━━━ SOURCE MATERIAL ━━━
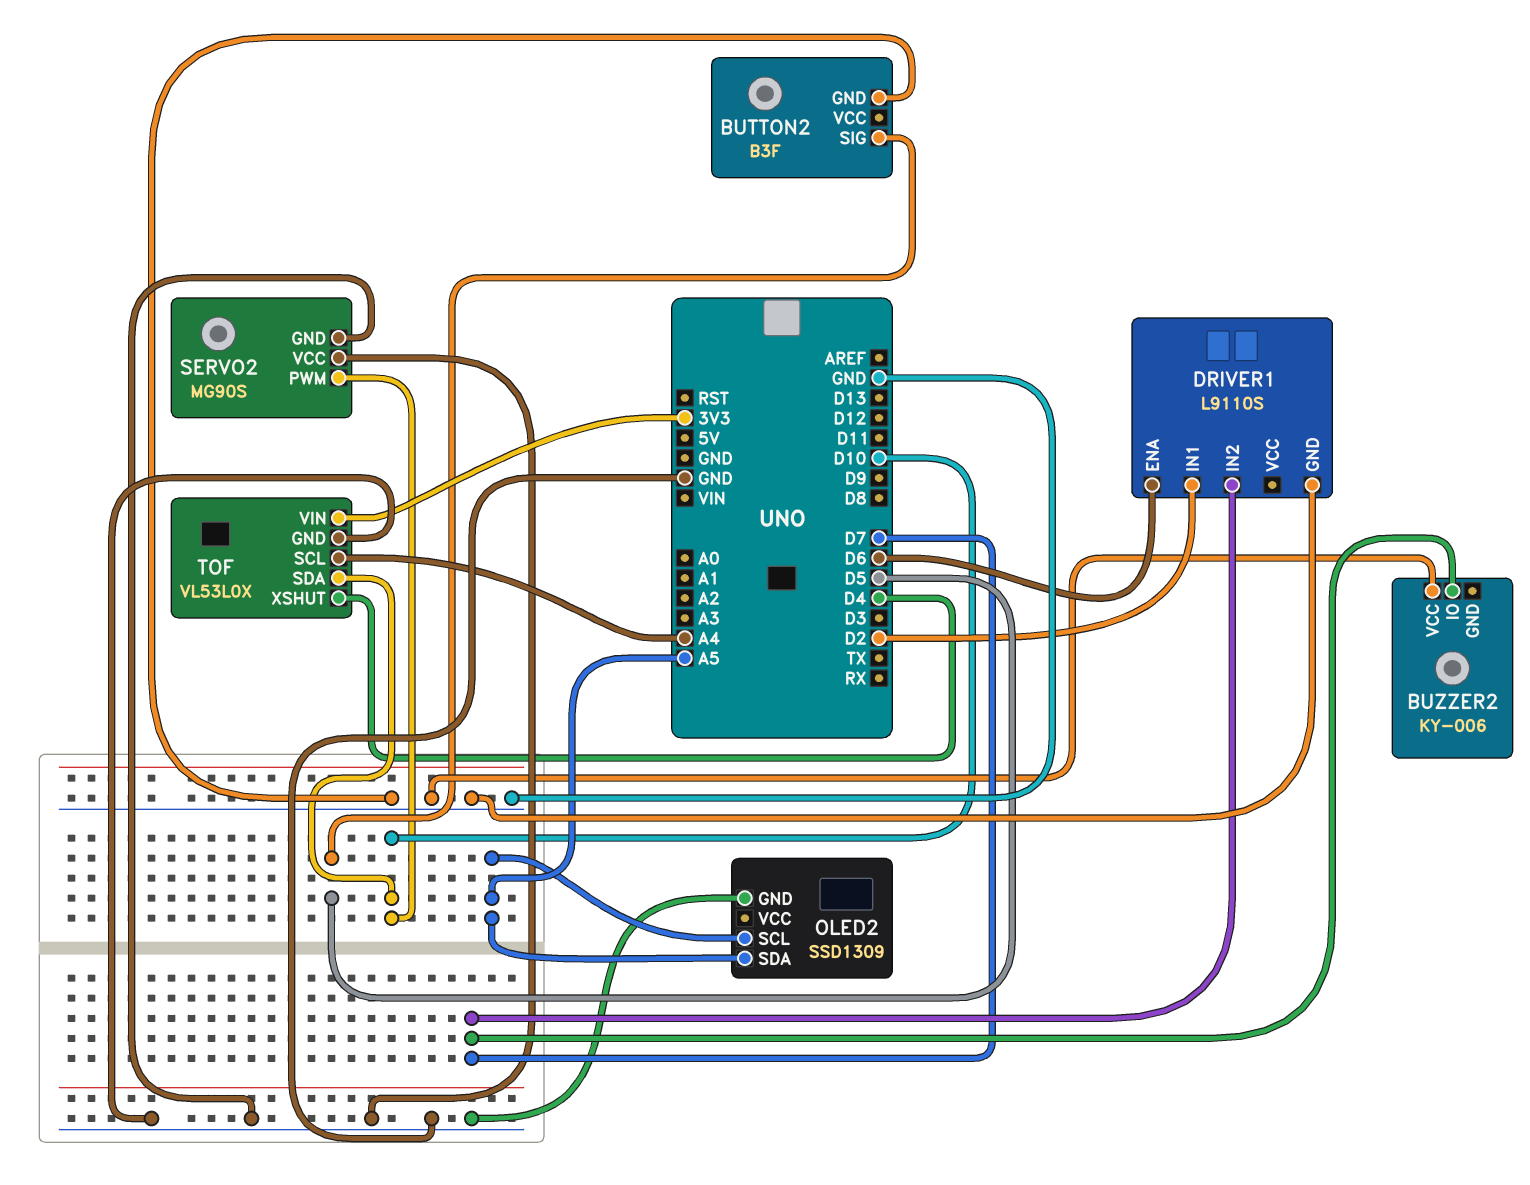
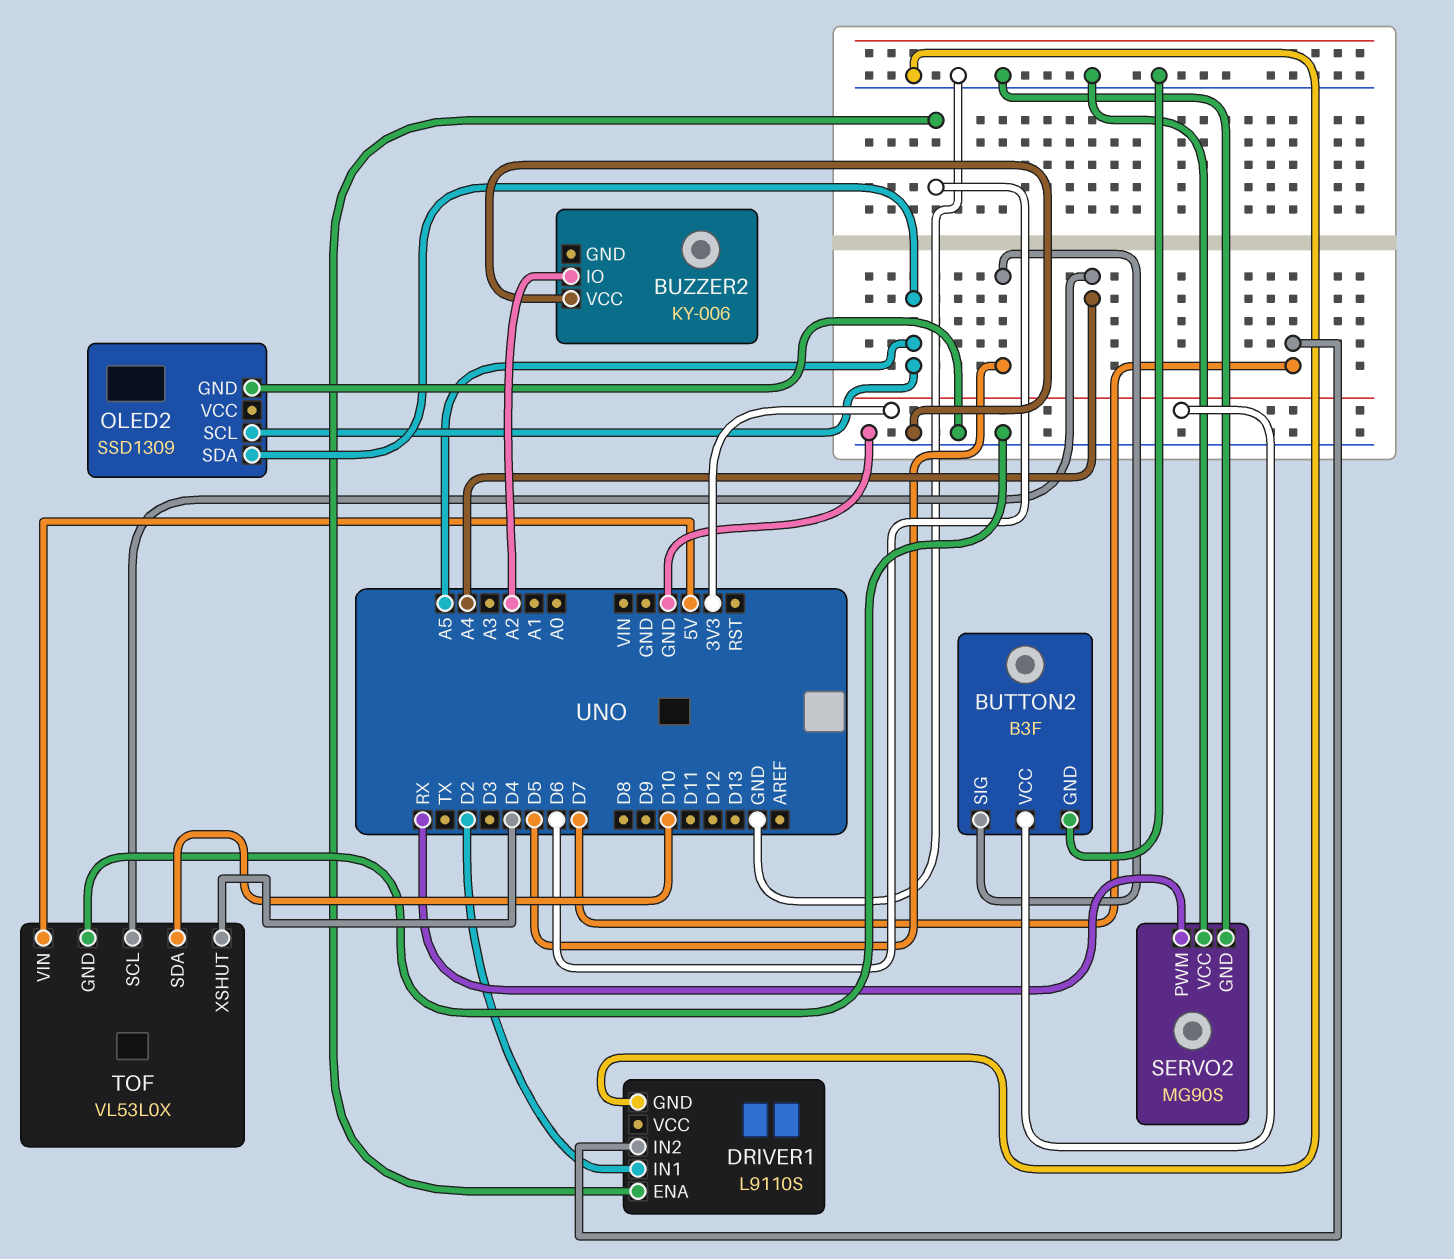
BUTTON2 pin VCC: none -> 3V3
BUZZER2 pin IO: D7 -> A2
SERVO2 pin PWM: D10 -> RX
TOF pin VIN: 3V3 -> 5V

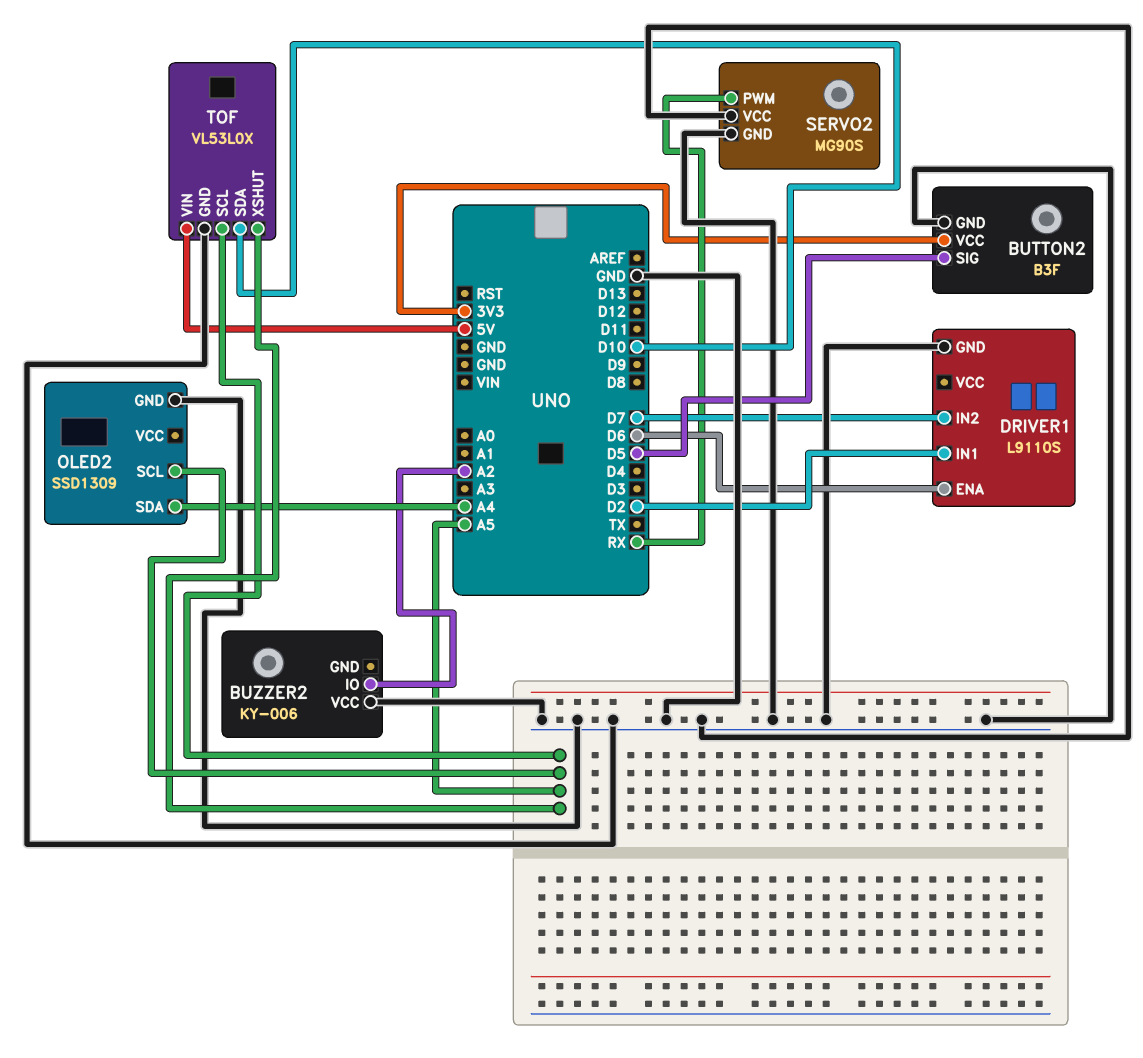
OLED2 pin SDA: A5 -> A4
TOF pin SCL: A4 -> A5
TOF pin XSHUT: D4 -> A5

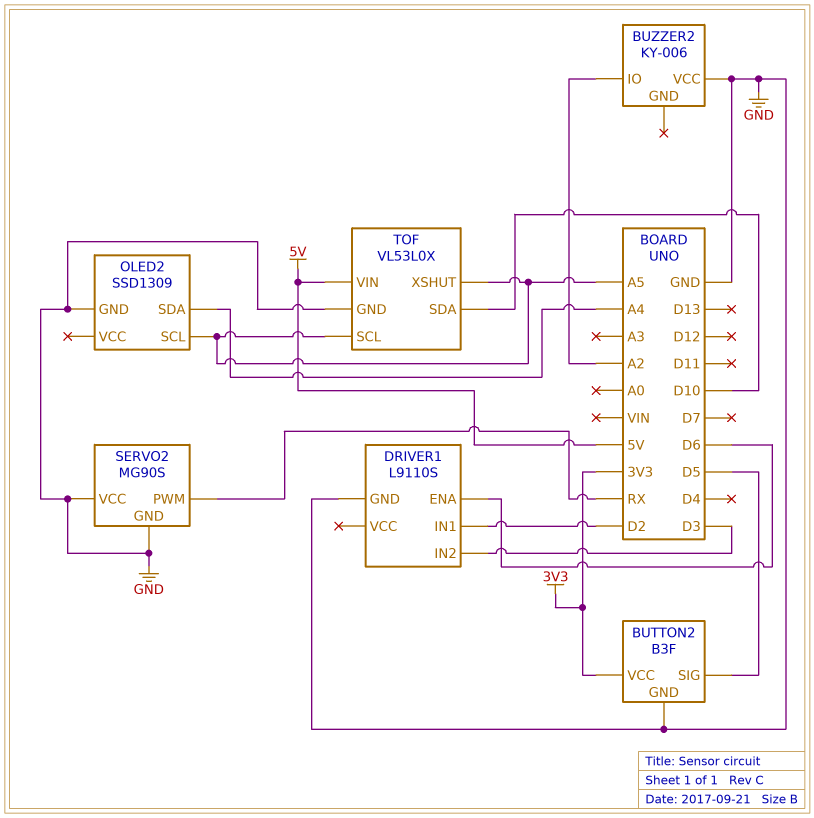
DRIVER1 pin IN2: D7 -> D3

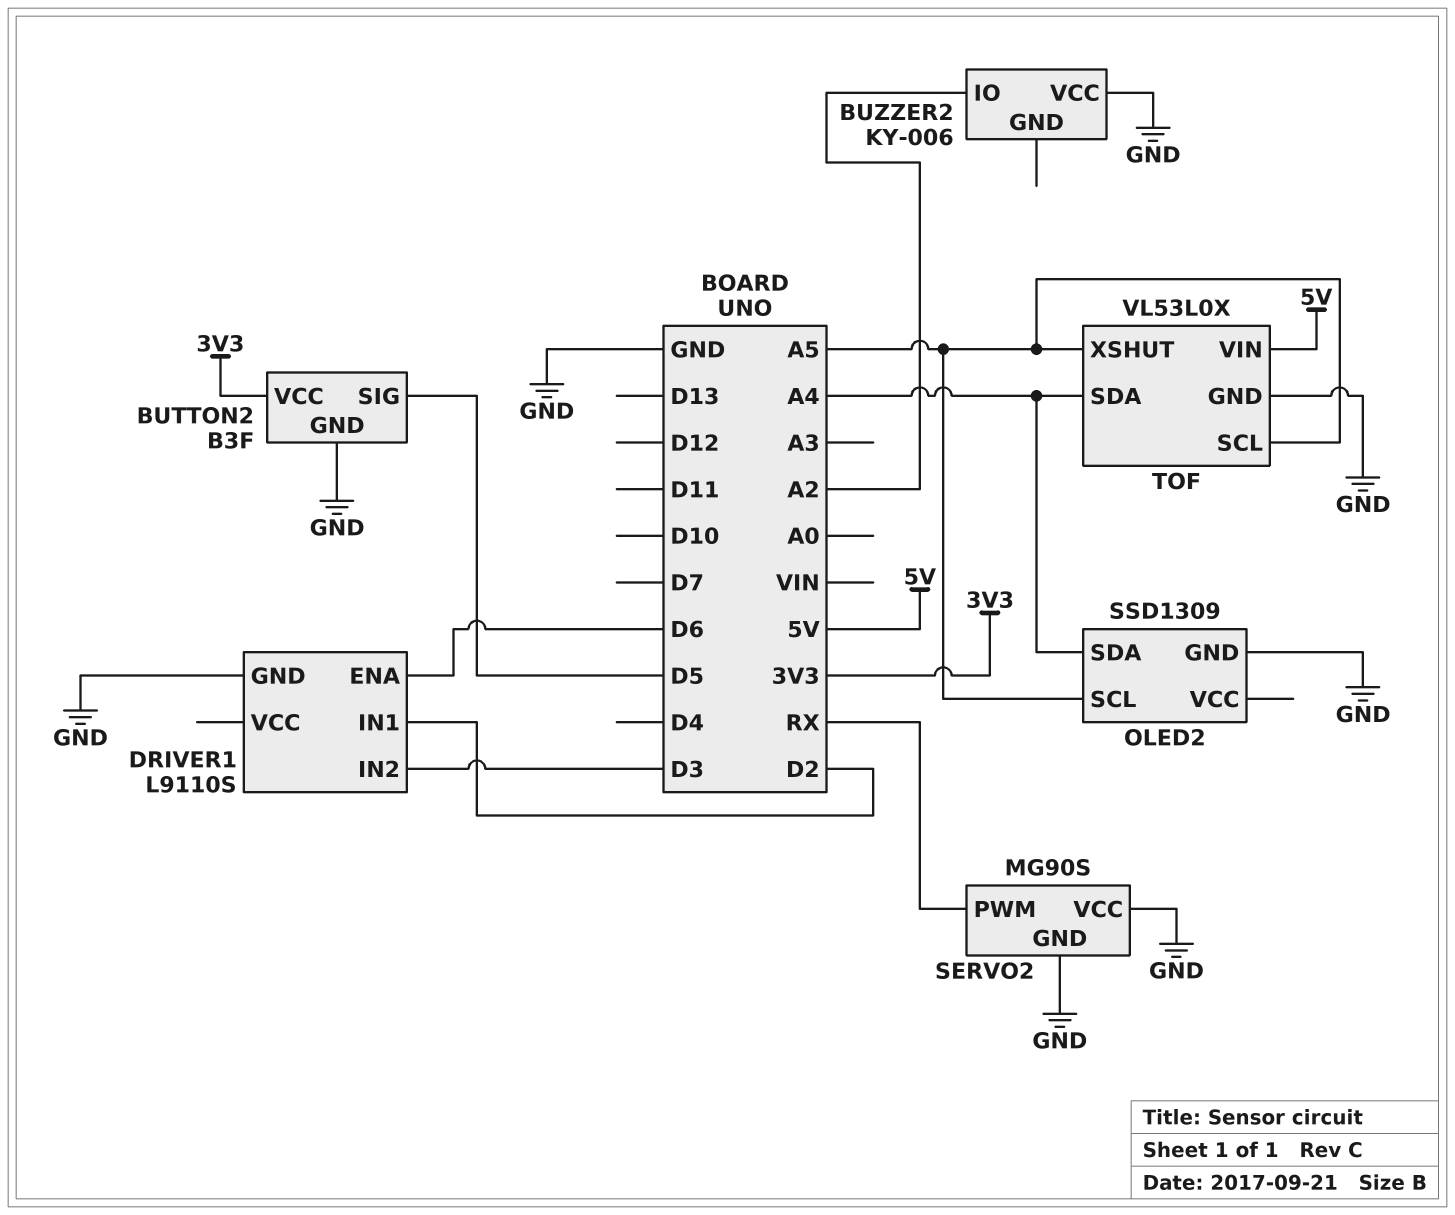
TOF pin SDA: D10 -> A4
━━━
### PROBLEM STATEMENT:
With the pictures dropped, give every entry above again exactly.

### WRITTEN ANSWER:
BUTTON2 pin VCC: none -> 3V3
BUZZER2 pin IO: D7 -> A2
SERVO2 pin PWM: D10 -> RX
TOF pin VIN: 3V3 -> 5V

OLED2 pin SDA: A5 -> A4
TOF pin SCL: A4 -> A5
TOF pin XSHUT: D4 -> A5

DRIVER1 pin IN2: D7 -> D3

TOF pin SDA: D10 -> A4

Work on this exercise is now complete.